*** DATA PROVIDED ***

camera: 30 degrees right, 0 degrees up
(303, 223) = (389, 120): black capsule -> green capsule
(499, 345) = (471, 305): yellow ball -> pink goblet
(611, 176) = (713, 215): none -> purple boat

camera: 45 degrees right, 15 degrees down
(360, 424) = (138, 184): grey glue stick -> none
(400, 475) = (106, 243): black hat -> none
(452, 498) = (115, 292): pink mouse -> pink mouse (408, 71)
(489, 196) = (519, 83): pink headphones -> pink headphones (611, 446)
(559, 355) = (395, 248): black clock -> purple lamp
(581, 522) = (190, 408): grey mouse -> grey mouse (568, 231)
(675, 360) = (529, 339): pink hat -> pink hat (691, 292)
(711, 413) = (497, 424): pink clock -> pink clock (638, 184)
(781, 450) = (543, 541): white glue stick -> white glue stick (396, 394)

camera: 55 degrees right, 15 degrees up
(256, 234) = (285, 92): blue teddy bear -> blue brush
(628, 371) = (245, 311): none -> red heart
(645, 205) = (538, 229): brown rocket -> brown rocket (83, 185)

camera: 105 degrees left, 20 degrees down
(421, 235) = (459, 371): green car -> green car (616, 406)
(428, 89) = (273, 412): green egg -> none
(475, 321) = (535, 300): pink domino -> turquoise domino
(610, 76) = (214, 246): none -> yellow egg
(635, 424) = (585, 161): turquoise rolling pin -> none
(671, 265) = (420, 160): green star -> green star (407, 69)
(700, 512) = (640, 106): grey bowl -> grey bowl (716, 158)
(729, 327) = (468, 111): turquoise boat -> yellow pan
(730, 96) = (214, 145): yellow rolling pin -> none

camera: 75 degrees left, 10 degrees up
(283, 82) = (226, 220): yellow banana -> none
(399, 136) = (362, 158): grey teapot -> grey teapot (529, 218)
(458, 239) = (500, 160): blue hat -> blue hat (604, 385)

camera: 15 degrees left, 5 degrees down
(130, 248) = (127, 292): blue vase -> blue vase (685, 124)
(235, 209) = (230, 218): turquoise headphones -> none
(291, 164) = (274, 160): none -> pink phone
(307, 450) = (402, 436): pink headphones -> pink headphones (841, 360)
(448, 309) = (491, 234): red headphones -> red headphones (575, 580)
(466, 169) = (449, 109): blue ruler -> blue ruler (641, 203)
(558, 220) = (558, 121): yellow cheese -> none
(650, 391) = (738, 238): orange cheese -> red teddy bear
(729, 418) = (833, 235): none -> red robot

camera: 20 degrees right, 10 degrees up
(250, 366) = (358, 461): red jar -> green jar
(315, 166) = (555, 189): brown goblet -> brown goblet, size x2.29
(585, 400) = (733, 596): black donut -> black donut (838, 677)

*** End of DATA PROVIDED ***

ASSIGNED TASK
Without omitting anything, reproduce the whole of the data.

EXERCISE SOLUTION
camera: 30 degrees right, 0 degrees up
(303, 223) = (389, 120): black capsule -> green capsule
(499, 345) = (471, 305): yellow ball -> pink goblet
(611, 176) = (713, 215): none -> purple boat

camera: 45 degrees right, 15 degrees down
(360, 424) = (138, 184): grey glue stick -> none
(400, 475) = (106, 243): black hat -> none
(452, 498) = (115, 292): pink mouse -> pink mouse (408, 71)
(489, 196) = (519, 83): pink headphones -> pink headphones (611, 446)
(559, 355) = (395, 248): black clock -> purple lamp
(581, 522) = (190, 408): grey mouse -> grey mouse (568, 231)
(675, 360) = (529, 339): pink hat -> pink hat (691, 292)
(711, 413) = (497, 424): pink clock -> pink clock (638, 184)
(781, 450) = (543, 541): white glue stick -> white glue stick (396, 394)

camera: 55 degrees right, 15 degrees up
(256, 234) = (285, 92): blue teddy bear -> blue brush
(628, 371) = (245, 311): none -> red heart
(645, 205) = (538, 229): brown rocket -> brown rocket (83, 185)

camera: 105 degrees left, 20 degrees down
(421, 235) = (459, 371): green car -> green car (616, 406)
(428, 89) = (273, 412): green egg -> none
(475, 321) = (535, 300): pink domino -> turquoise domino
(610, 76) = (214, 246): none -> yellow egg
(635, 424) = (585, 161): turquoise rolling pin -> none
(671, 265) = (420, 160): green star -> green star (407, 69)
(700, 512) = (640, 106): grey bowl -> grey bowl (716, 158)
(729, 327) = (468, 111): turquoise boat -> yellow pan
(730, 96) = (214, 145): yellow rolling pin -> none

camera: 75 degrees left, 10 degrees up
(283, 82) = (226, 220): yellow banana -> none
(399, 136) = (362, 158): grey teapot -> grey teapot (529, 218)
(458, 239) = (500, 160): blue hat -> blue hat (604, 385)

camera: 15 degrees left, 5 degrees down
(130, 248) = (127, 292): blue vase -> blue vase (685, 124)
(235, 209) = (230, 218): turquoise headphones -> none
(291, 164) = (274, 160): none -> pink phone
(307, 450) = (402, 436): pink headphones -> pink headphones (841, 360)
(448, 309) = (491, 234): red headphones -> red headphones (575, 580)
(466, 169) = (449, 109): blue ruler -> blue ruler (641, 203)
(558, 220) = (558, 121): yellow cheese -> none
(650, 391) = (738, 238): orange cheese -> red teddy bear
(729, 418) = (833, 235): none -> red robot

camera: 20 degrees right, 10 degrees up
(250, 366) = (358, 461): red jar -> green jar
(315, 166) = (555, 189): brown goblet -> brown goblet, size x2.29
(585, 400) = (733, 596): black donut -> black donut (838, 677)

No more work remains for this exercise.